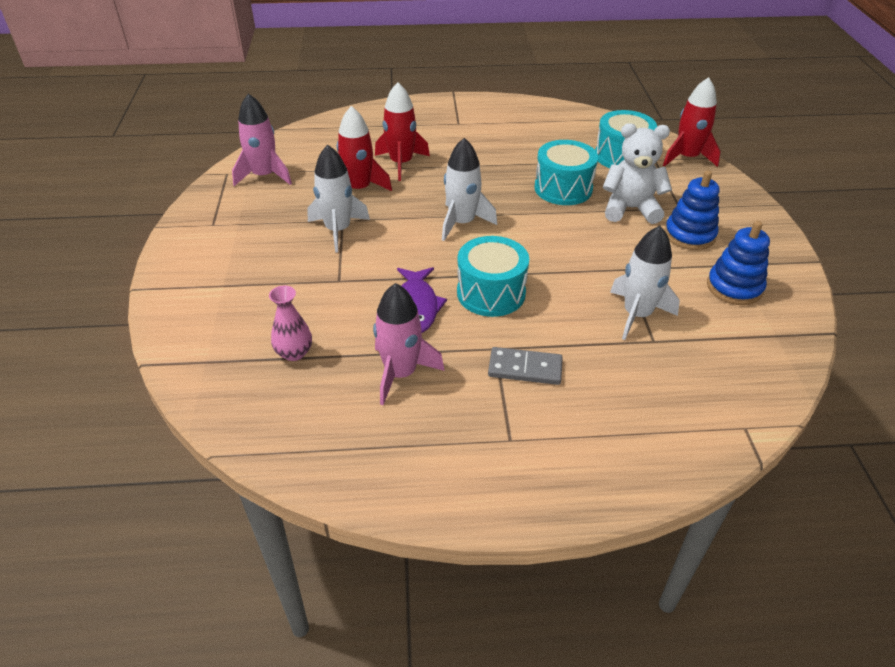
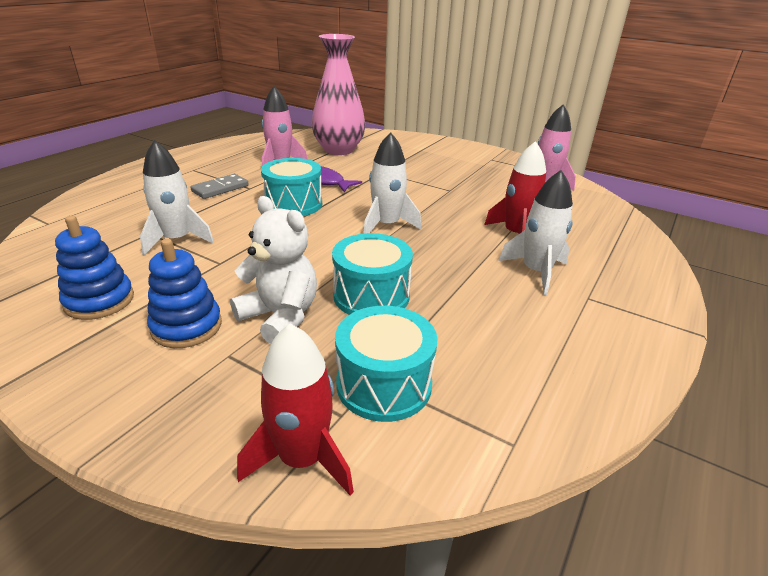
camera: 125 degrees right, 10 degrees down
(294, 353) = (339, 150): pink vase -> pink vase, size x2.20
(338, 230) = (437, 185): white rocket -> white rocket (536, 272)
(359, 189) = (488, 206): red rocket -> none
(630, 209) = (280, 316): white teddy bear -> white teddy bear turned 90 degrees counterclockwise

...

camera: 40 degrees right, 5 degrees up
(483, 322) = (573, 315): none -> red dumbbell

**What is expected:** Filter the entries above and copy only the lines that hold "none".

**Solution:**
(359, 189) = (488, 206): red rocket -> none
(483, 322) = (573, 315): none -> red dumbbell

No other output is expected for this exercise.